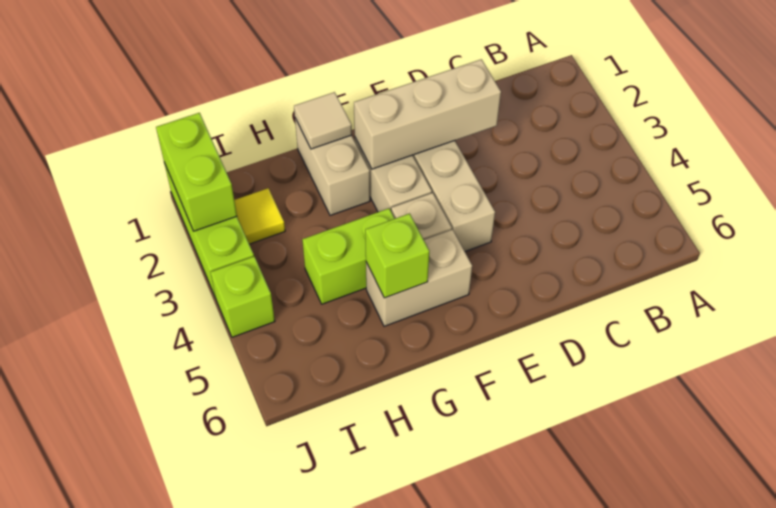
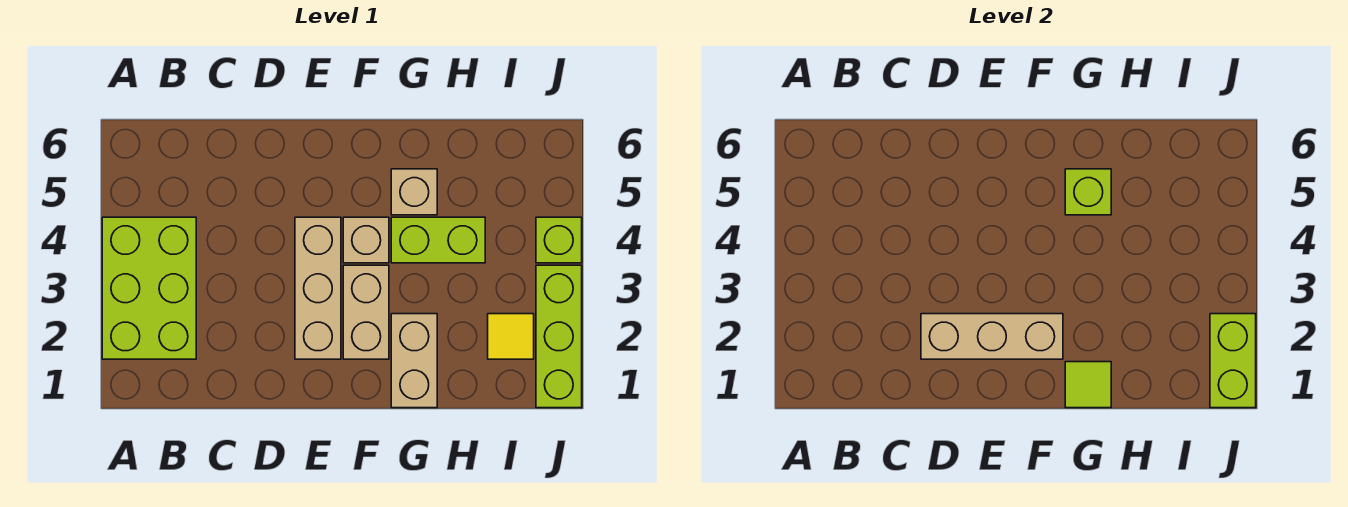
none -> lime brick A2:B4 level 1
tan brick F5:G5 level 1 -> tan brick G5 level 1
tan tile G1 level 2 -> lime tile G1 level 2

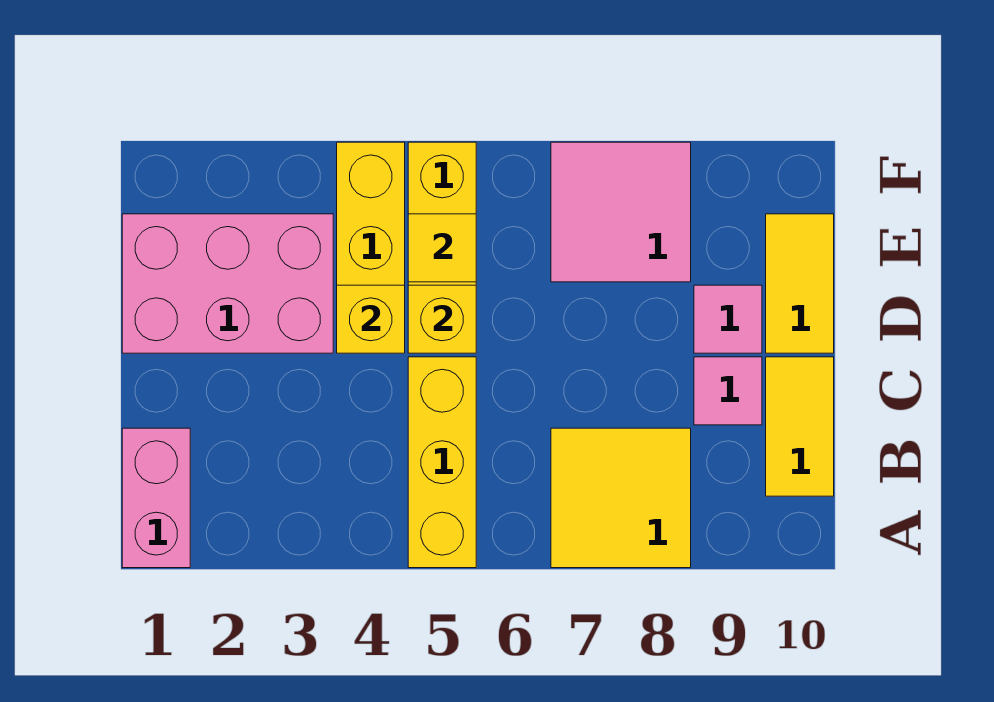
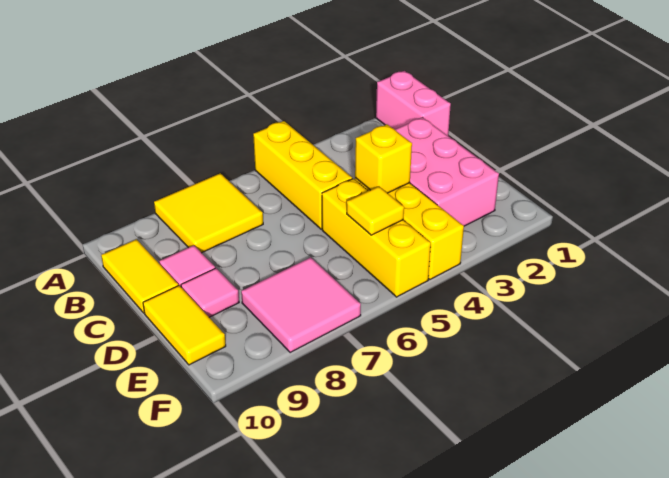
pink brick D1:E3 level 1 -> pink brick C2:E3 level 1
yellow brick D5 level 2 -> none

> _EXERCISE AIM_:
The preceding listing is to be restated word for word, with every picture omitted.

> _FINAL ANSWER_:
none -> lime brick A2:B4 level 1
tan brick F5:G5 level 1 -> tan brick G5 level 1
tan tile G1 level 2 -> lime tile G1 level 2

pink brick D1:E3 level 1 -> pink brick C2:E3 level 1
yellow brick D5 level 2 -> none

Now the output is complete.